-------- DATA SECTION --------

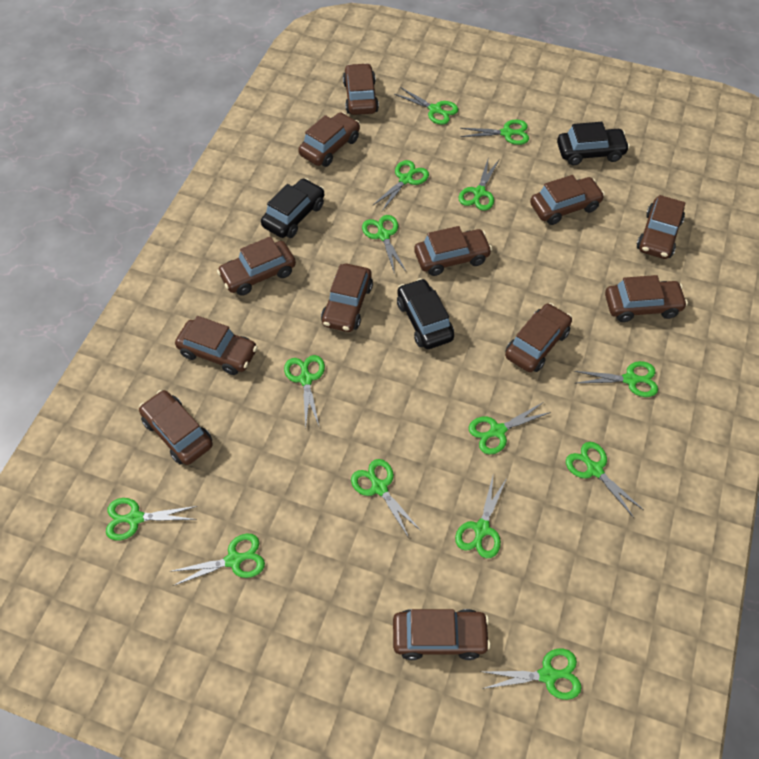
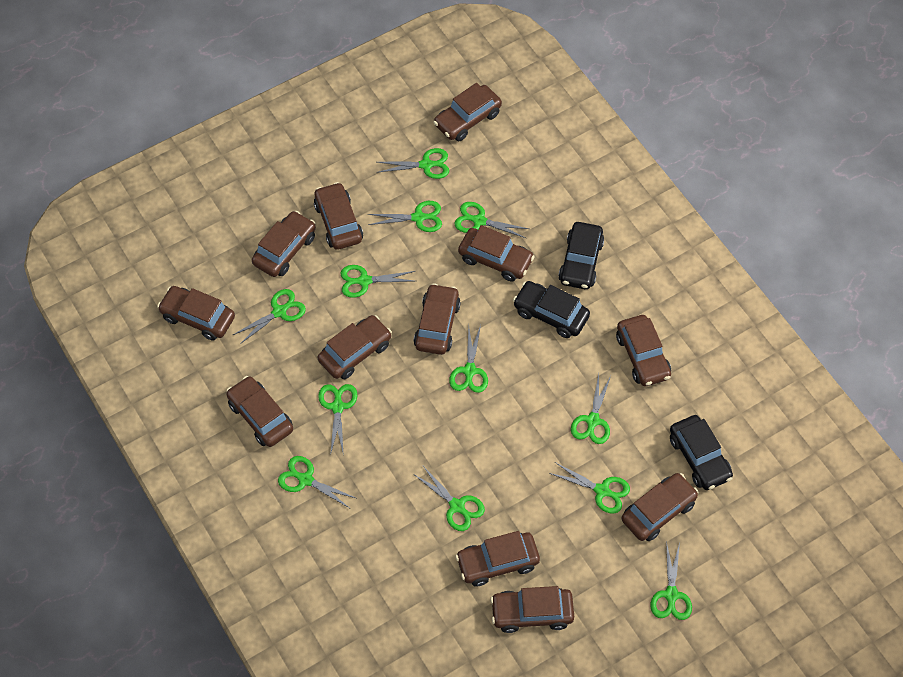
green scissors: 14 -> 12

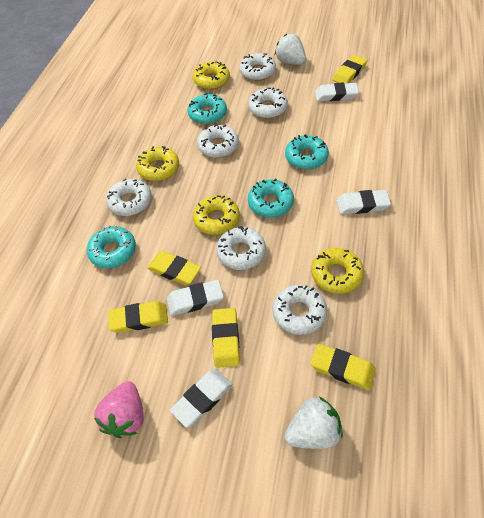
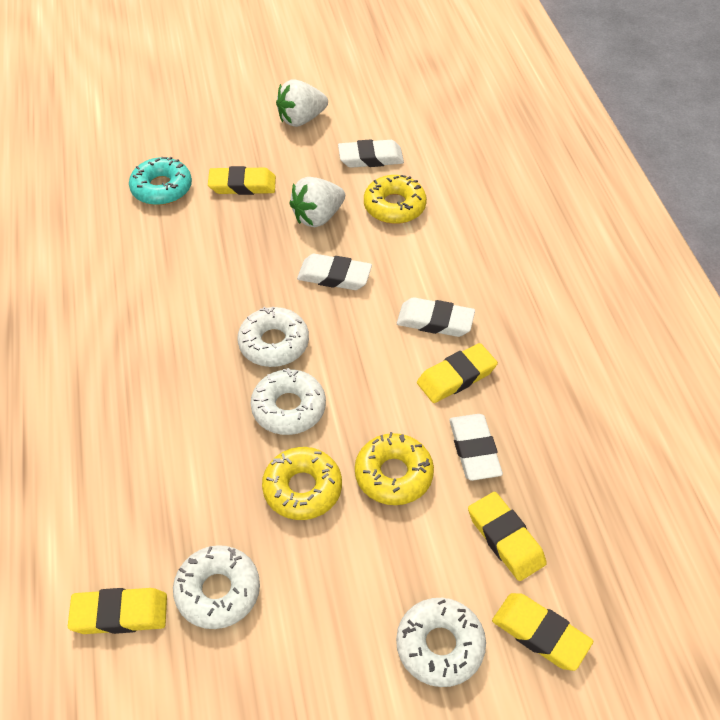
pink strawberry: 1 -> 0
turquoise donut: 4 -> 1
white donut: 6 -> 4
yellow donut: 4 -> 3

--------

Go through the records and count every line with the word "donut"; the answer is the number alone.

3